*** Opening of Records for this exercise ***

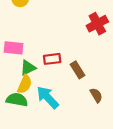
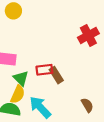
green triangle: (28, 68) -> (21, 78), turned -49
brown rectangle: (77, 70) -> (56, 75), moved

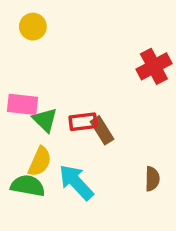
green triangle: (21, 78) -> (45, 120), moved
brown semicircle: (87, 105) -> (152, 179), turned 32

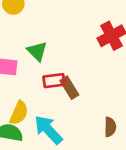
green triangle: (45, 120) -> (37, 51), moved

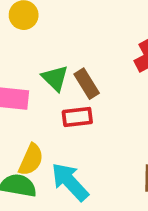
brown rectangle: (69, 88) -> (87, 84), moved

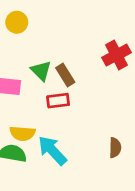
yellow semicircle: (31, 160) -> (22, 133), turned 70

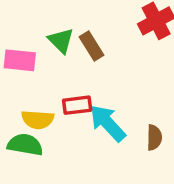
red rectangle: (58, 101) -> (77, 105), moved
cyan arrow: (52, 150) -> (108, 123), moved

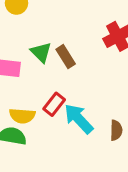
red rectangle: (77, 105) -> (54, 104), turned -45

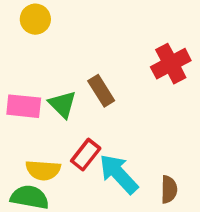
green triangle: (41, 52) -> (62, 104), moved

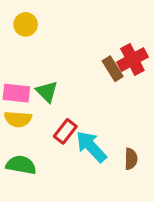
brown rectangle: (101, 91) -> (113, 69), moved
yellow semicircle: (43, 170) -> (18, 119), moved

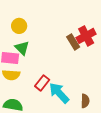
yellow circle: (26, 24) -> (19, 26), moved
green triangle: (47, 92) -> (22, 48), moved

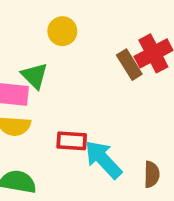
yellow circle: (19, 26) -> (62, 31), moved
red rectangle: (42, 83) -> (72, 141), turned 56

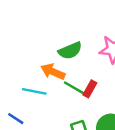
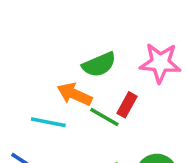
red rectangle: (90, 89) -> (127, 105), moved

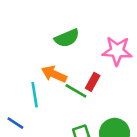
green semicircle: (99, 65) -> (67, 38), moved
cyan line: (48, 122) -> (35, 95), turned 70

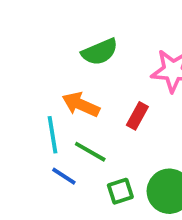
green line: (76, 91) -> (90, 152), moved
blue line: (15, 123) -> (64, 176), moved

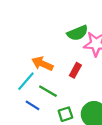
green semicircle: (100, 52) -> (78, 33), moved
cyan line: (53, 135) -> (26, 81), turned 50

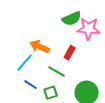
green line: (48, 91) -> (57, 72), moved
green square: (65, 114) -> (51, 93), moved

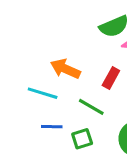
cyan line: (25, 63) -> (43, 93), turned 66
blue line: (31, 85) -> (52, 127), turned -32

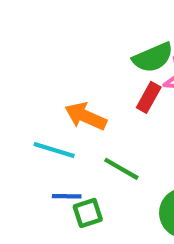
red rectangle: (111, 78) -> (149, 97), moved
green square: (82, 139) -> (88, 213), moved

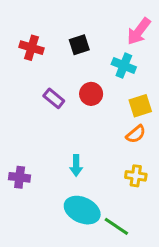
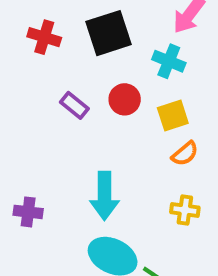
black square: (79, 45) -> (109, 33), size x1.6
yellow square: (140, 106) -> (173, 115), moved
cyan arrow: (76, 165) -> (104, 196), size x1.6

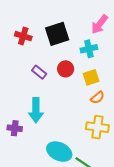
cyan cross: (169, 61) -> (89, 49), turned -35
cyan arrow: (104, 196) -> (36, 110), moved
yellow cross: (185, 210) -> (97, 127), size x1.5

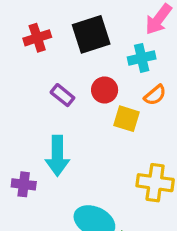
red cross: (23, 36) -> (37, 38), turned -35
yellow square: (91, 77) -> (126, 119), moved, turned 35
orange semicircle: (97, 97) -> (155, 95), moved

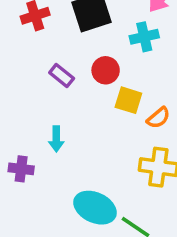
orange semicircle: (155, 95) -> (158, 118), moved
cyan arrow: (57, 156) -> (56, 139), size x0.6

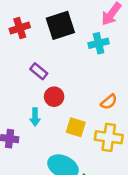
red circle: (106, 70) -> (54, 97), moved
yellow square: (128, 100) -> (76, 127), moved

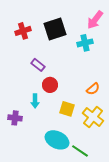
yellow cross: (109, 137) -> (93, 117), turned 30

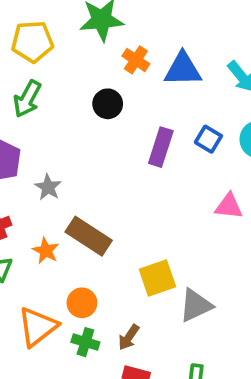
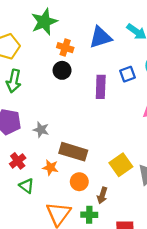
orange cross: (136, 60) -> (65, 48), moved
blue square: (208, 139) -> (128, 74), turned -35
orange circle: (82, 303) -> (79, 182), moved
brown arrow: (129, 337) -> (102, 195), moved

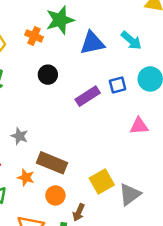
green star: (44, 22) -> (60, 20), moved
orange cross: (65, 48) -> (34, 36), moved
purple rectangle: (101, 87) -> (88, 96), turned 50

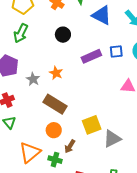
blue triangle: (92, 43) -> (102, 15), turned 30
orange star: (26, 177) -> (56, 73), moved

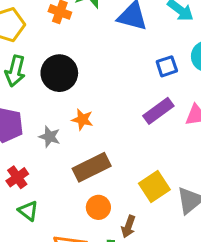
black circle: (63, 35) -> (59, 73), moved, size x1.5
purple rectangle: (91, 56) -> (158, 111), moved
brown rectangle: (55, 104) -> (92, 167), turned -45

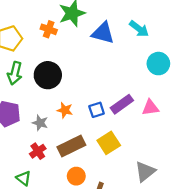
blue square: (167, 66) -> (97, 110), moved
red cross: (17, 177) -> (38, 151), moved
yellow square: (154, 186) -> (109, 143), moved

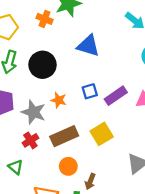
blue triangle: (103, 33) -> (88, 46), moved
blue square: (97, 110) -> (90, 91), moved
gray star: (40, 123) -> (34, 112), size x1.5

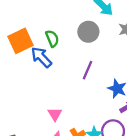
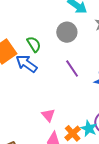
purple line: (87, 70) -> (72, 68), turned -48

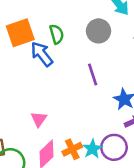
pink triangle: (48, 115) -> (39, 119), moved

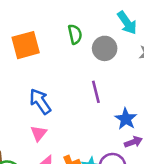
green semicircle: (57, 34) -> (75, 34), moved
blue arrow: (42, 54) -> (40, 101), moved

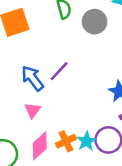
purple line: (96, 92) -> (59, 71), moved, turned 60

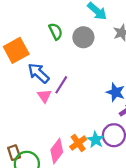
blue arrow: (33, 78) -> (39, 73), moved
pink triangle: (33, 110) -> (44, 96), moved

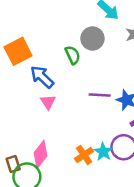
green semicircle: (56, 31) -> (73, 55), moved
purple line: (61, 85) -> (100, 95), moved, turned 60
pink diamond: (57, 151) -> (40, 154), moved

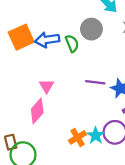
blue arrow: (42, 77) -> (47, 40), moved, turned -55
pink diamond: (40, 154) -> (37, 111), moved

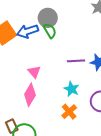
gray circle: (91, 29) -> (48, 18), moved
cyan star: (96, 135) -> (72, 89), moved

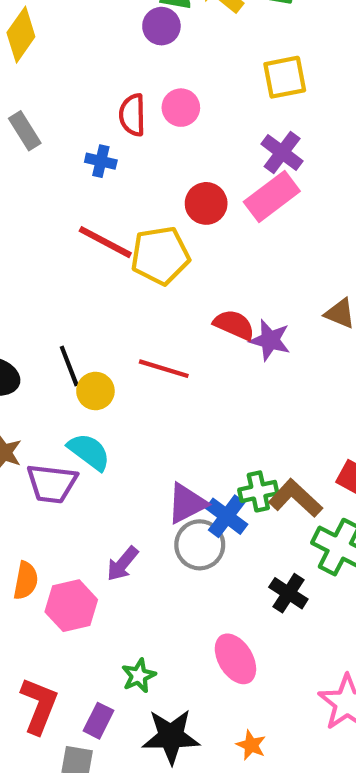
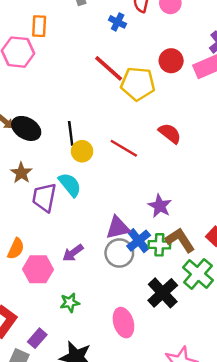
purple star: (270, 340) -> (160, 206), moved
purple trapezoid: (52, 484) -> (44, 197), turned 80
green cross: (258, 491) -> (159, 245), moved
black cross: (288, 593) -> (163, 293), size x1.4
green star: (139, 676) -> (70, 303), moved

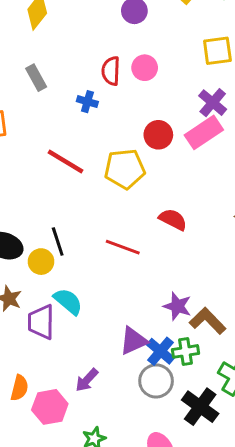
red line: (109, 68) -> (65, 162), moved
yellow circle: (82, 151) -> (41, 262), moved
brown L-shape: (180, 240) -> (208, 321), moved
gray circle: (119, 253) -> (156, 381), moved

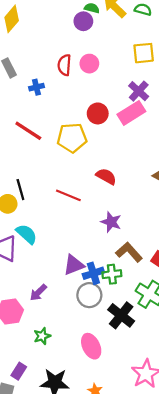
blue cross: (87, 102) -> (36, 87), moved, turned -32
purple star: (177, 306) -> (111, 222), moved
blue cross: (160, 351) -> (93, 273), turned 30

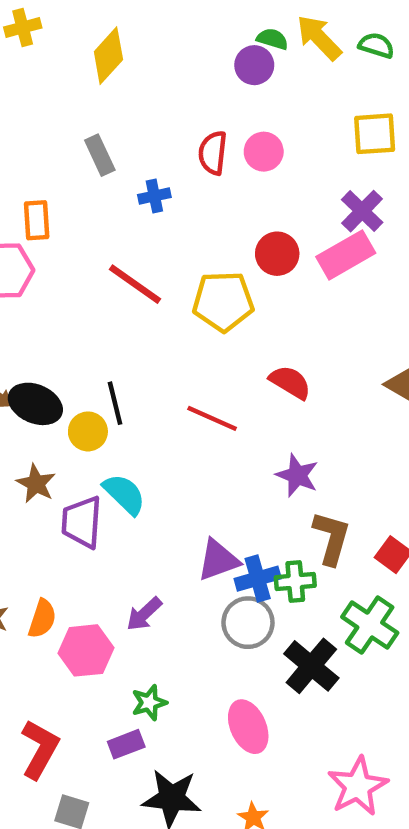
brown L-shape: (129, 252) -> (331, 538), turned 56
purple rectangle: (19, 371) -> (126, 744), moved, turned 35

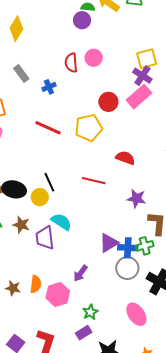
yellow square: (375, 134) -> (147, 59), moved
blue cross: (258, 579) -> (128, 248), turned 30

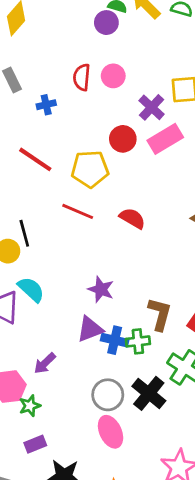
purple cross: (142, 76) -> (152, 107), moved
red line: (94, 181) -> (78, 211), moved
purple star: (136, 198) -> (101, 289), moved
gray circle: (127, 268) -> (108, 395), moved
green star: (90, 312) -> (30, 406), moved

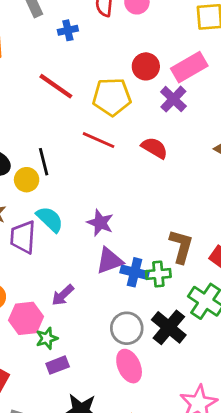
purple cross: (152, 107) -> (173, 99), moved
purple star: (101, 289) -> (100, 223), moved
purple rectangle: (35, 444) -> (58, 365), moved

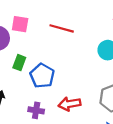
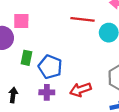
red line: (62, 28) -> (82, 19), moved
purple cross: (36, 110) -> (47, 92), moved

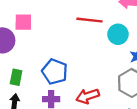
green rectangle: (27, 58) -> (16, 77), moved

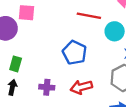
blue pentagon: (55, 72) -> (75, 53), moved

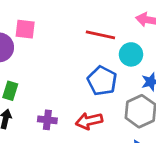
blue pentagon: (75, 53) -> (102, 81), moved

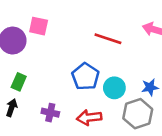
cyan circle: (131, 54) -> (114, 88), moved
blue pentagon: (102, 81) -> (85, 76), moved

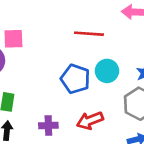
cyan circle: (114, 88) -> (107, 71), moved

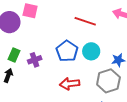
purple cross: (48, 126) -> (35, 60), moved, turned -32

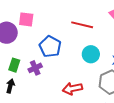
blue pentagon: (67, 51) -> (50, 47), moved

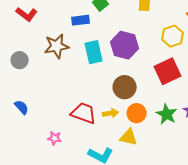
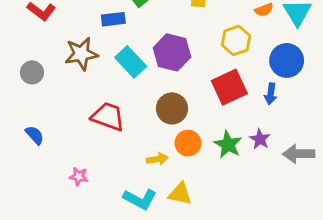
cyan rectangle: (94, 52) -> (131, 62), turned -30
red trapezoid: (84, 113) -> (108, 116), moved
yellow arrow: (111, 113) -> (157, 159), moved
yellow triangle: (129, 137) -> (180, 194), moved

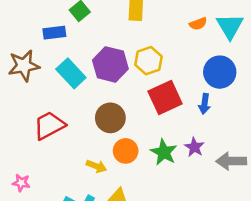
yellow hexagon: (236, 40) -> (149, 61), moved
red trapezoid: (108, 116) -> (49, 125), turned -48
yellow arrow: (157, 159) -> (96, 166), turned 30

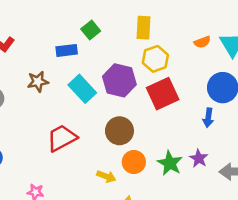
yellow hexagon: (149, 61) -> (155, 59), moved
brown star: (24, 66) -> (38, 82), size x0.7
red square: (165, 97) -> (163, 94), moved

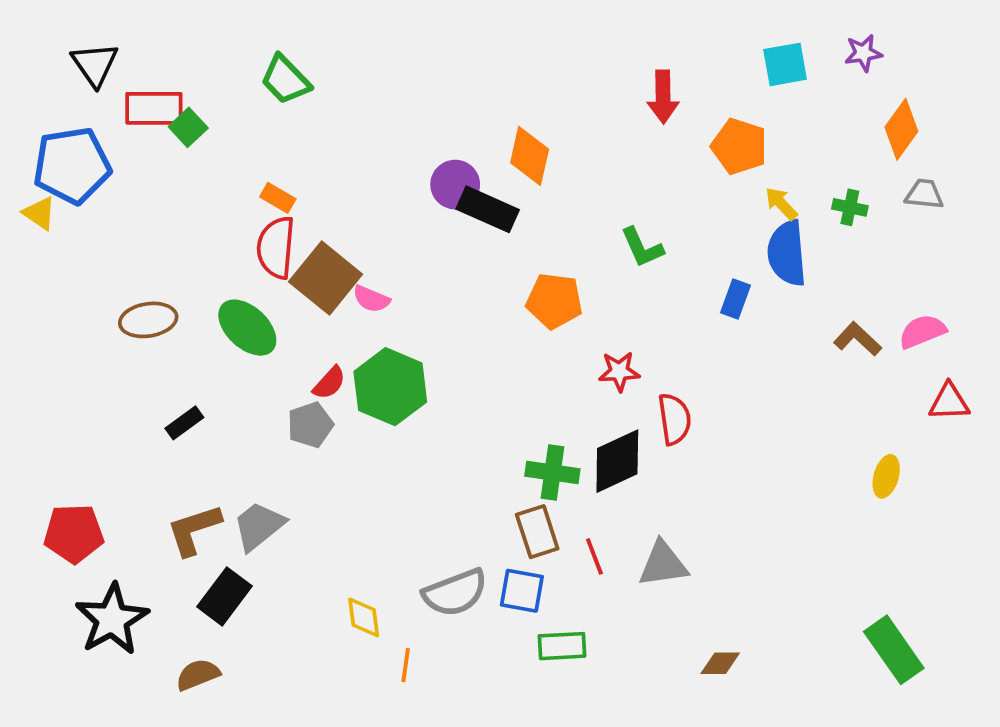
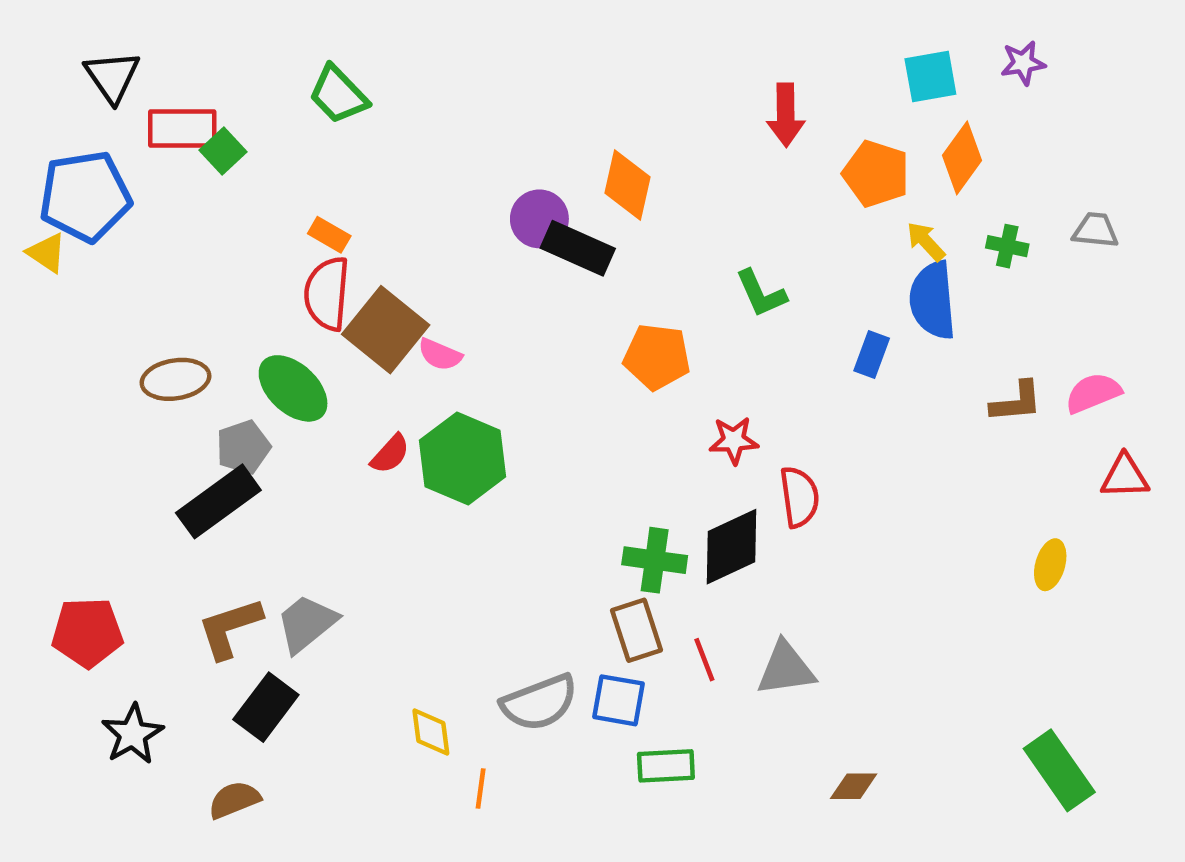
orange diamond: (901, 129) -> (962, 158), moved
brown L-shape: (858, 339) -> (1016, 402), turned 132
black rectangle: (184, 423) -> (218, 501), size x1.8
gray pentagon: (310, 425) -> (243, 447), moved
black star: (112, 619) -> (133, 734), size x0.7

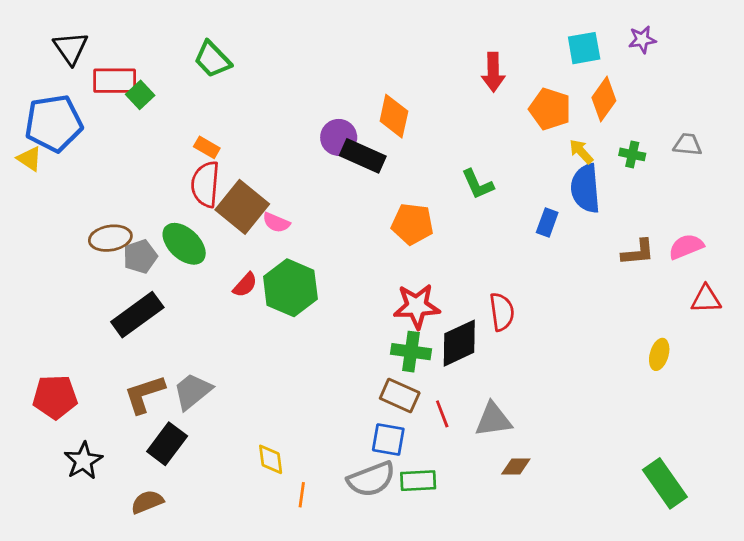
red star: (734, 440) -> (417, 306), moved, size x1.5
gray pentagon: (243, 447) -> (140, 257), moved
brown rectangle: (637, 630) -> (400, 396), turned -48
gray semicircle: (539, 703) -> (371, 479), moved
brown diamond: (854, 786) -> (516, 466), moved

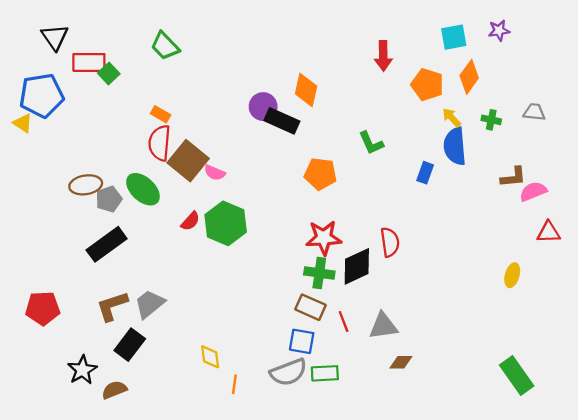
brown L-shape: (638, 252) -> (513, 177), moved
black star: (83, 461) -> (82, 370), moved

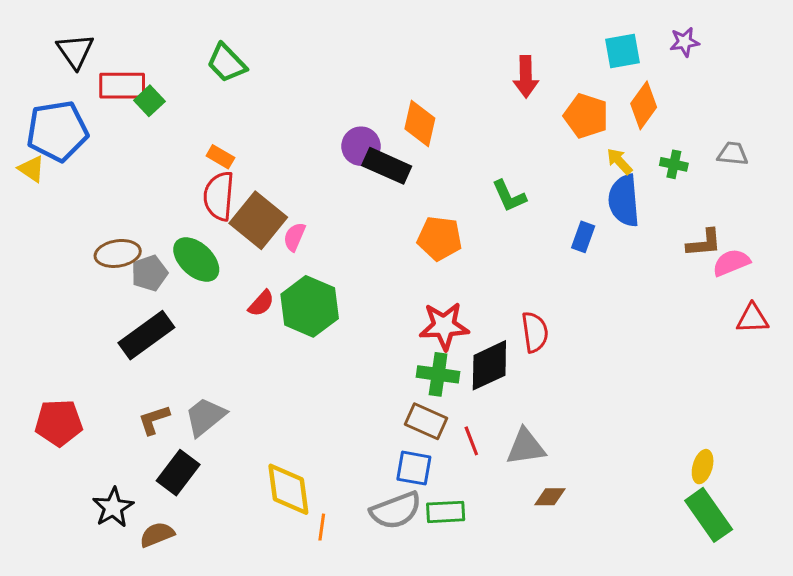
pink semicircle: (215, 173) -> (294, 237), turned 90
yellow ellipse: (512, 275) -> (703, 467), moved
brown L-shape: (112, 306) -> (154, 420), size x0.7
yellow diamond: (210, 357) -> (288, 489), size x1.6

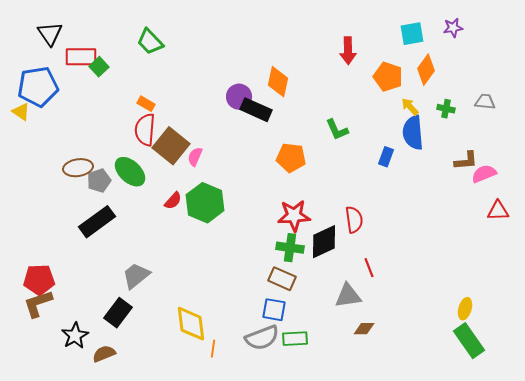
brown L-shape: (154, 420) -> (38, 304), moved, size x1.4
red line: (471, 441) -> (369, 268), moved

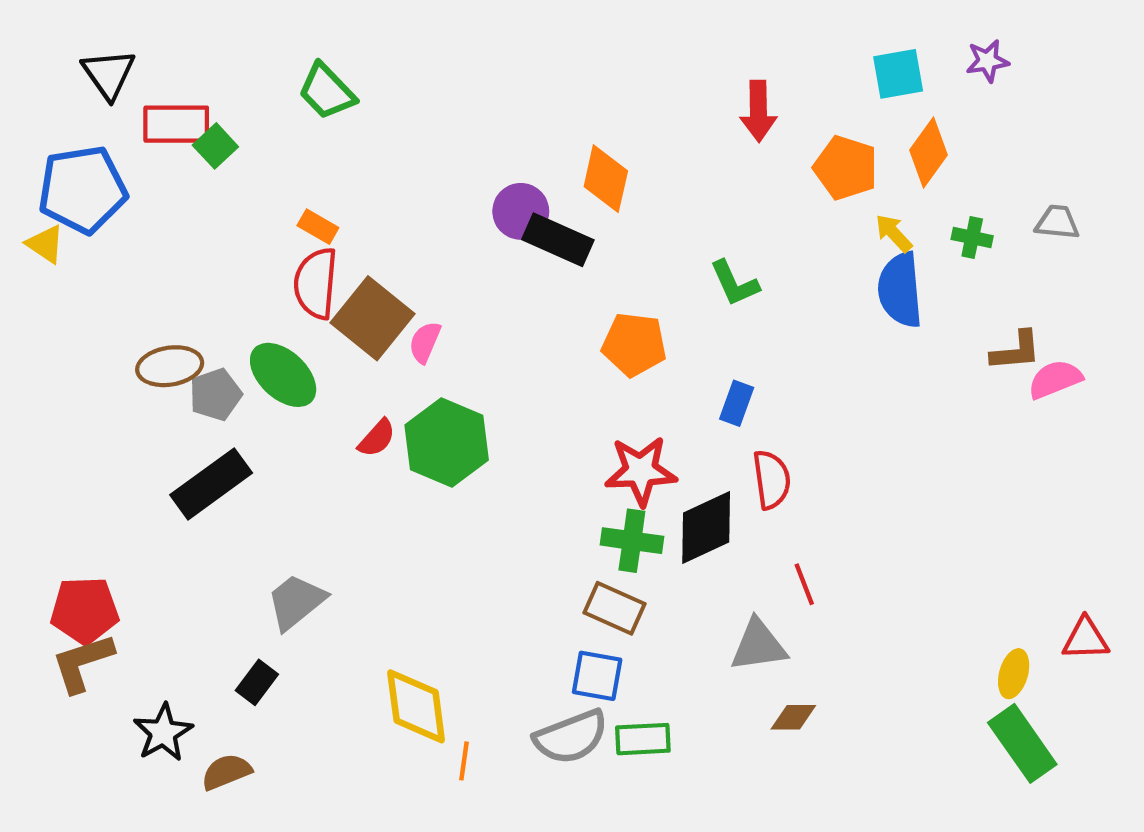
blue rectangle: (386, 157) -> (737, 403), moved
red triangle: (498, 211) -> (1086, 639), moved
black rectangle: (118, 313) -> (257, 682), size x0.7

*** Close of Records for this exercise ***

* **What needs to be done**: In the records above, some lines may contain the word "pink"; copy every one of them.

* **Worked solution**:
pink triangle: (48, 115) -> (39, 119), moved
pink triangle: (33, 110) -> (44, 96), moved
pink diamond: (57, 151) -> (40, 154), moved
pink diamond: (40, 154) -> (37, 111), moved
pink semicircle: (215, 173) -> (294, 237), turned 90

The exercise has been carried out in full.